PROBLEM TO WORK ON:
When you copy the listing, reproduce each line as it appears and omit every image.

START MATERIAL FOR THIS TASK

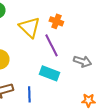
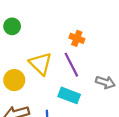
yellow triangle: (29, 27) -> (41, 64), moved

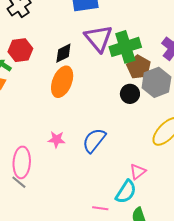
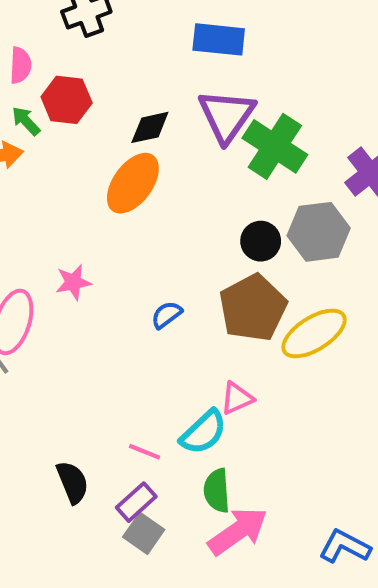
green cross: (125, 47) -> (275, 146), turned 36
brown pentagon: (139, 67) -> (253, 308), moved, size x1.4
pink star: (56, 139) -> (73, 282), moved, turned -30
blue semicircle: (94, 140) -> (167, 315), size x0.6

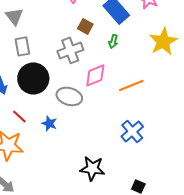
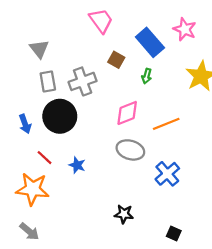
gray cross: (70, 50) -> (83, 81), moved
gray ellipse: (69, 96) -> (130, 150), moved
black star: (92, 168) -> (124, 214), size x0.7

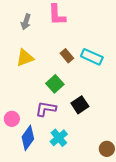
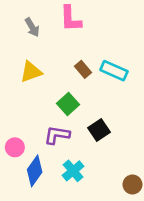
gray arrow: (26, 22) -> (32, 27), turned -49

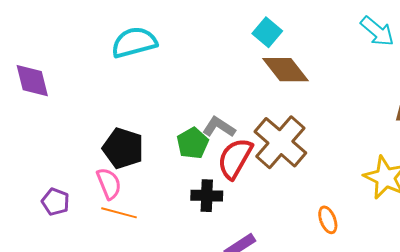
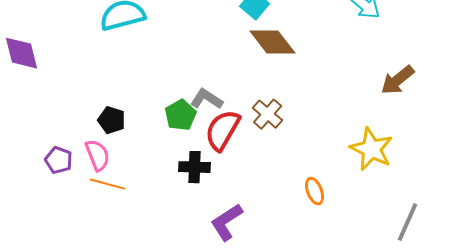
brown cross: (280, 142) -> (268, 114), size x0.6
black pentagon: (123, 148) -> (112, 120), size x0.7
purple pentagon: (55, 202) -> (59, 160), moved

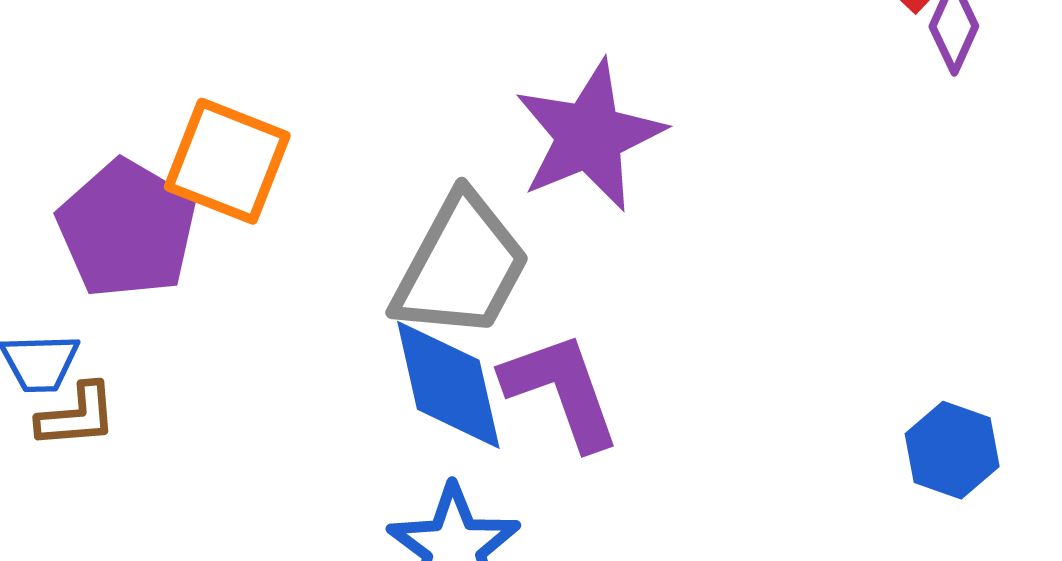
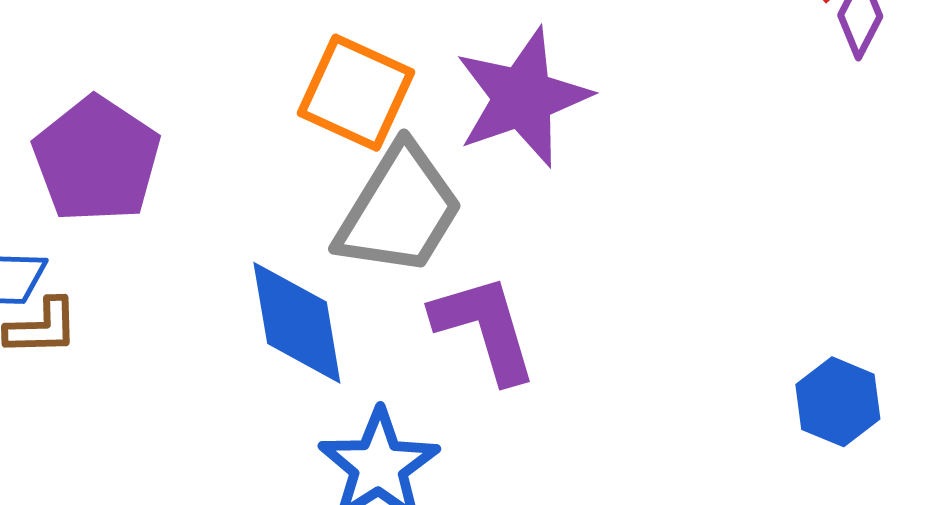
orange square: (227, 161) -> (356, 93), moved
blue diamond: (448, 385) -> (297, 323), moved

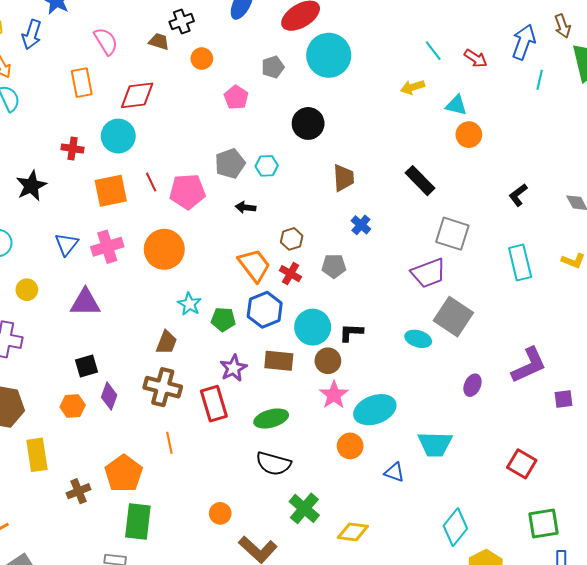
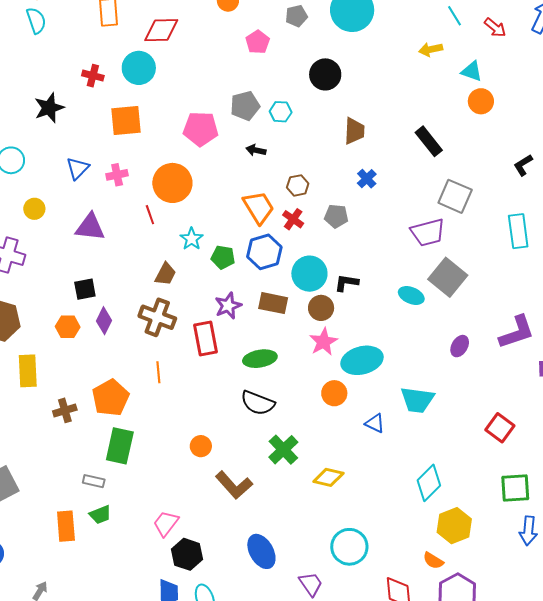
red line: (151, 182) -> (150, 215), moved
pink cross: (107, 247) -> (117, 175), size x0.7

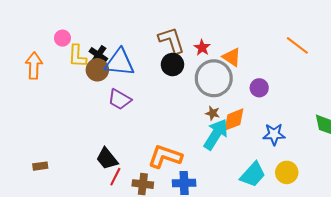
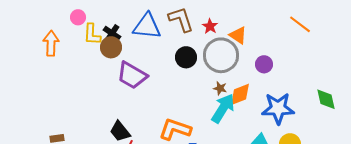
blue triangle: (120, 62) -> (147, 26), moved
black circle: (172, 65) -> (186, 57), moved
purple trapezoid: (120, 99) -> (132, 75), size x1.4
blue star: (274, 134) -> (278, 108), size x1.5

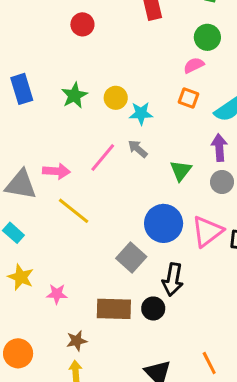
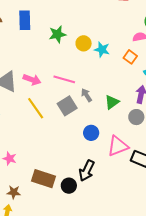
cyan star: (141, 113) -> (102, 50), moved
gray arrow: (138, 149) -> (87, 95), moved
pink line: (103, 158) -> (64, 79), turned 50
blue circle: (164, 223) -> (91, 133), size x0.6
gray square: (131, 257) -> (67, 106), moved

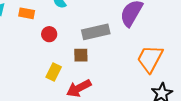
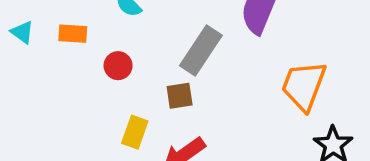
gray rectangle: (96, 32) -> (201, 51), turned -36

END MATERIAL FOR THIS TASK

OUTPUT:
yellow triangle: (29, 27) -> (41, 64), moved

green cross: (125, 47) -> (275, 146), turned 36
brown pentagon: (139, 67) -> (253, 308), moved, size x1.4
pink star: (56, 139) -> (73, 282), moved, turned -30
blue semicircle: (94, 140) -> (167, 315), size x0.6

gray cross: (70, 50) -> (83, 81), moved
gray ellipse: (69, 96) -> (130, 150), moved
black star: (92, 168) -> (124, 214), size x0.7

gray arrow: (26, 22) -> (32, 27), turned -49

brown cross: (280, 142) -> (268, 114), size x0.6
black pentagon: (123, 148) -> (112, 120), size x0.7
purple pentagon: (55, 202) -> (59, 160), moved

orange square: (227, 161) -> (356, 93), moved
blue diamond: (448, 385) -> (297, 323), moved

red line: (151, 182) -> (150, 215), moved
pink cross: (107, 247) -> (117, 175), size x0.7

blue triangle: (120, 62) -> (147, 26), moved
black circle: (172, 65) -> (186, 57), moved
purple trapezoid: (120, 99) -> (132, 75), size x1.4
blue star: (274, 134) -> (278, 108), size x1.5

cyan star: (141, 113) -> (102, 50), moved
gray arrow: (138, 149) -> (87, 95), moved
pink line: (103, 158) -> (64, 79), turned 50
blue circle: (164, 223) -> (91, 133), size x0.6
gray square: (131, 257) -> (67, 106), moved

gray rectangle: (96, 32) -> (201, 51), turned -36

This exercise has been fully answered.